##### DATA FOR REVIEW #####
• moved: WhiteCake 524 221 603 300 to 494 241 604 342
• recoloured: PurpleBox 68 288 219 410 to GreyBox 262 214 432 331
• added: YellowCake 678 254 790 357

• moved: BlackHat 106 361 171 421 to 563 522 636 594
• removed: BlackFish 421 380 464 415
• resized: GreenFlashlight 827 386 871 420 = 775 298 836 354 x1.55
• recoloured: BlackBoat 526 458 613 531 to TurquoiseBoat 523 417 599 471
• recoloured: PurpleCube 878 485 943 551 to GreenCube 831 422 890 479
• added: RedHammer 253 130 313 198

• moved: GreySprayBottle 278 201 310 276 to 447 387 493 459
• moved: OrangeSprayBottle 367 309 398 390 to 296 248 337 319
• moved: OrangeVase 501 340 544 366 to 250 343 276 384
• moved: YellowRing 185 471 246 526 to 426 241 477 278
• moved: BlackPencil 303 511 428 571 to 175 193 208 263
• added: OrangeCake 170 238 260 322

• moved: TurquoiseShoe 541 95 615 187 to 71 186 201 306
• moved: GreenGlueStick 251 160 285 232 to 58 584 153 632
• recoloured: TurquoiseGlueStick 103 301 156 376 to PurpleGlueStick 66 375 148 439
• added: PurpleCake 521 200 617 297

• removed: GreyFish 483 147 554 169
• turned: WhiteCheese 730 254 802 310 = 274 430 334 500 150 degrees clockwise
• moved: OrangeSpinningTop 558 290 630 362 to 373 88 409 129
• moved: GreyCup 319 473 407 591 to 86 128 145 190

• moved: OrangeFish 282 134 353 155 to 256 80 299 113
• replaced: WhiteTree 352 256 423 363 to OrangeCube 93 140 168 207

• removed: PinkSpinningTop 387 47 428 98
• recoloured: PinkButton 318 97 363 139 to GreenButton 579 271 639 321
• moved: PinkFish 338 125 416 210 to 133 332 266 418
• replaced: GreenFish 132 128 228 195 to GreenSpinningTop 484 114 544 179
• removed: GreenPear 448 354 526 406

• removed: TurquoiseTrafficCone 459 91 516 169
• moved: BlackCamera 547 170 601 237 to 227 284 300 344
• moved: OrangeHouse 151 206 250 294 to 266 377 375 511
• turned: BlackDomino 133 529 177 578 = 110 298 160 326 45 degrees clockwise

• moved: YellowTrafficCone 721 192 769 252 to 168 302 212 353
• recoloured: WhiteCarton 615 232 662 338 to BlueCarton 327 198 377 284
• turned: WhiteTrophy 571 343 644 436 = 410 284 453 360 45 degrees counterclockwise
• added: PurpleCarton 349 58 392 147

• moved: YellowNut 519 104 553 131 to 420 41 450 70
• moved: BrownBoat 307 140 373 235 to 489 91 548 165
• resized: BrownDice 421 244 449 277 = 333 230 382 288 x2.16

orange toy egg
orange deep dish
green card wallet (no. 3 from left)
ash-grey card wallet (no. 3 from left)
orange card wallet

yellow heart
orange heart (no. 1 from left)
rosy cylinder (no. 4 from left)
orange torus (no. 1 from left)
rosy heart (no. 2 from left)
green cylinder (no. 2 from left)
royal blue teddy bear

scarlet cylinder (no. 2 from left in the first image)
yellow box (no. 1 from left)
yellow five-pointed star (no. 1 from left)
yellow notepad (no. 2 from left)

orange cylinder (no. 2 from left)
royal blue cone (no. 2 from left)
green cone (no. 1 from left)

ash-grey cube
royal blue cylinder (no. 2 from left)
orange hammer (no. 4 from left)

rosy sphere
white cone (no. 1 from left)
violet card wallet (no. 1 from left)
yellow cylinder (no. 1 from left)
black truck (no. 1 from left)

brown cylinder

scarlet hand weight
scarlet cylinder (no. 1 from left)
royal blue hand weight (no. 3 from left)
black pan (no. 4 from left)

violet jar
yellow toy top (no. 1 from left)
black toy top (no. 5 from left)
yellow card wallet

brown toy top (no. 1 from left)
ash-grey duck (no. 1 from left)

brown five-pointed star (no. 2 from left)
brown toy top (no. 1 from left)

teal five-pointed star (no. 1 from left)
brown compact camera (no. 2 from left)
#####
◆ YOUR ASSIGNMENT
Of the entries above, repeat exactly the lines from the line with "302 212 353" through the line with "rosy heart (no. 2 from left)", both of them included.

◆ YOUR RESPONSE
• moved: YellowTrafficCone 721 192 769 252 to 168 302 212 353
• recoloured: WhiteCarton 615 232 662 338 to BlueCarton 327 198 377 284
• turned: WhiteTrophy 571 343 644 436 = 410 284 453 360 45 degrees counterclockwise
• added: PurpleCarton 349 58 392 147

• moved: YellowNut 519 104 553 131 to 420 41 450 70
• moved: BrownBoat 307 140 373 235 to 489 91 548 165
• resized: BrownDice 421 244 449 277 = 333 230 382 288 x2.16

orange toy egg
orange deep dish
green card wallet (no. 3 from left)
ash-grey card wallet (no. 3 from left)
orange card wallet

yellow heart
orange heart (no. 1 from left)
rosy cylinder (no. 4 from left)
orange torus (no. 1 from left)
rosy heart (no. 2 from left)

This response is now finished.